What to produce:
Before copying, set the images aside; then transcribe every entry below exactly.

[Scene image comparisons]
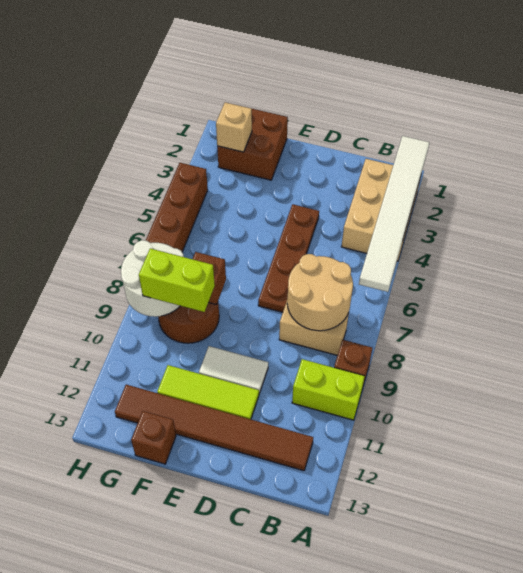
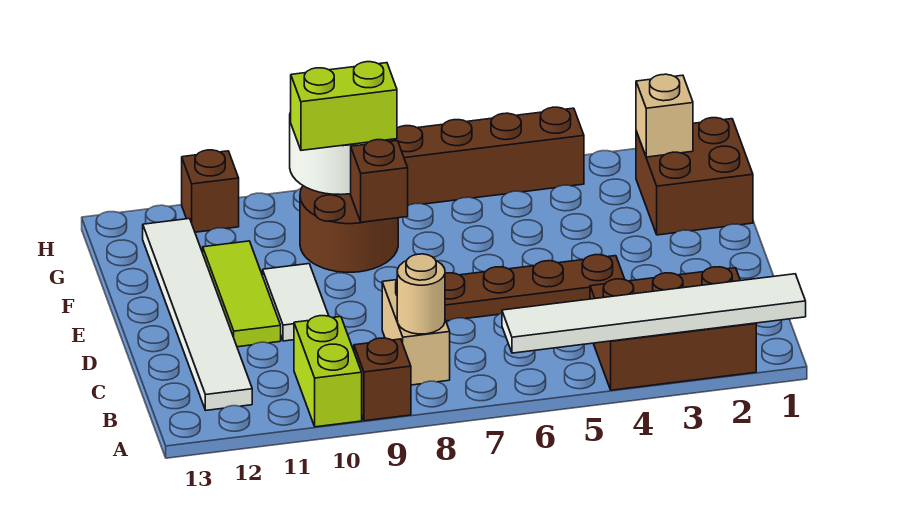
tan brick A2:B4 level 1 -> brown brick A2:B4 level 1
tan round brick B7:C8 level 2 -> tan round brick B8 level 2
brown tile B12:G12 level 1 -> white tile B12:G12 level 1
lime brick F9:G9 level 3 -> lime brick G8:G9 level 3
brown brick F13 level 1 -> brown brick H11 level 1

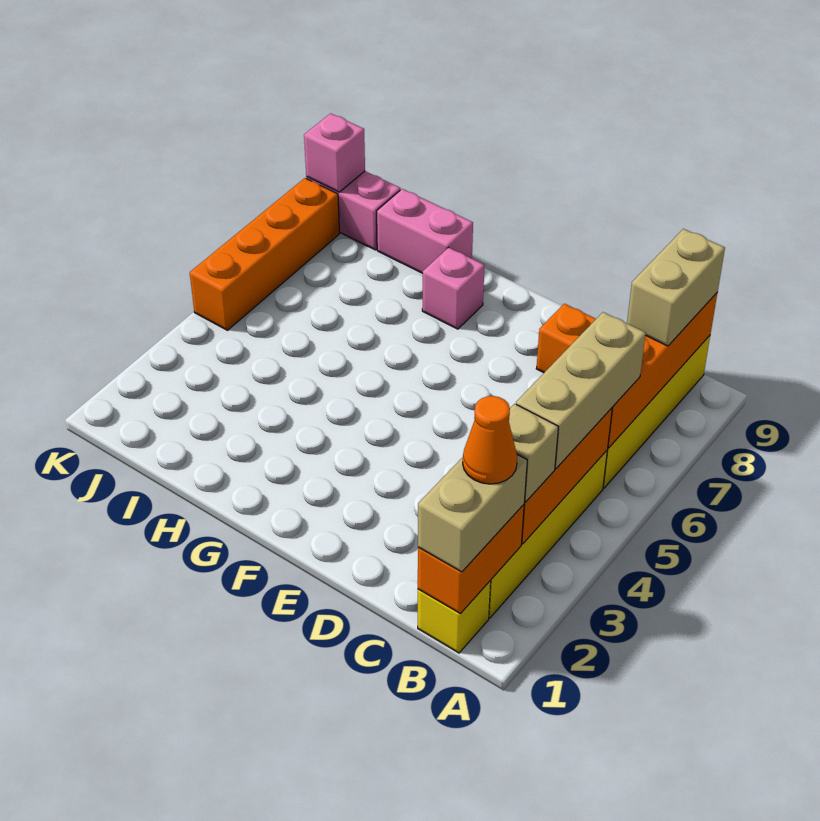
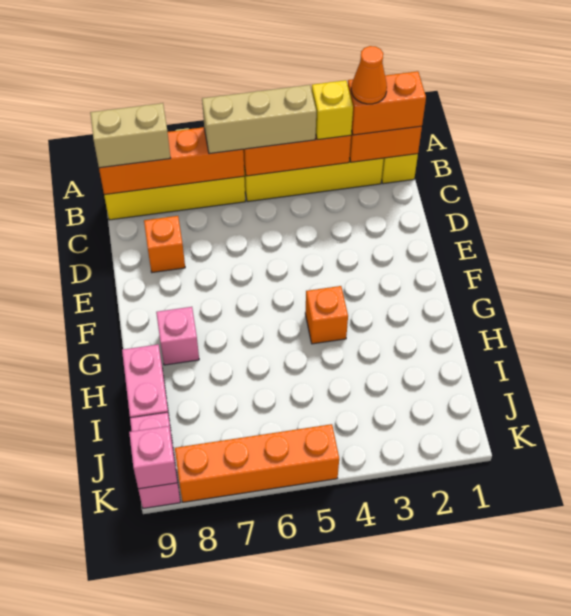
tan brick B1:B2 level 3 -> orange brick B1:B2 level 3
tan brick B3 level 3 -> yellow brick B3 level 3
none -> orange brick G4 level 1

Solution for this exercise:
tan brick A2:B4 level 1 -> brown brick A2:B4 level 1
tan round brick B7:C8 level 2 -> tan round brick B8 level 2
brown tile B12:G12 level 1 -> white tile B12:G12 level 1
lime brick F9:G9 level 3 -> lime brick G8:G9 level 3
brown brick F13 level 1 -> brown brick H11 level 1

tan brick B1:B2 level 3 -> orange brick B1:B2 level 3
tan brick B3 level 3 -> yellow brick B3 level 3
none -> orange brick G4 level 1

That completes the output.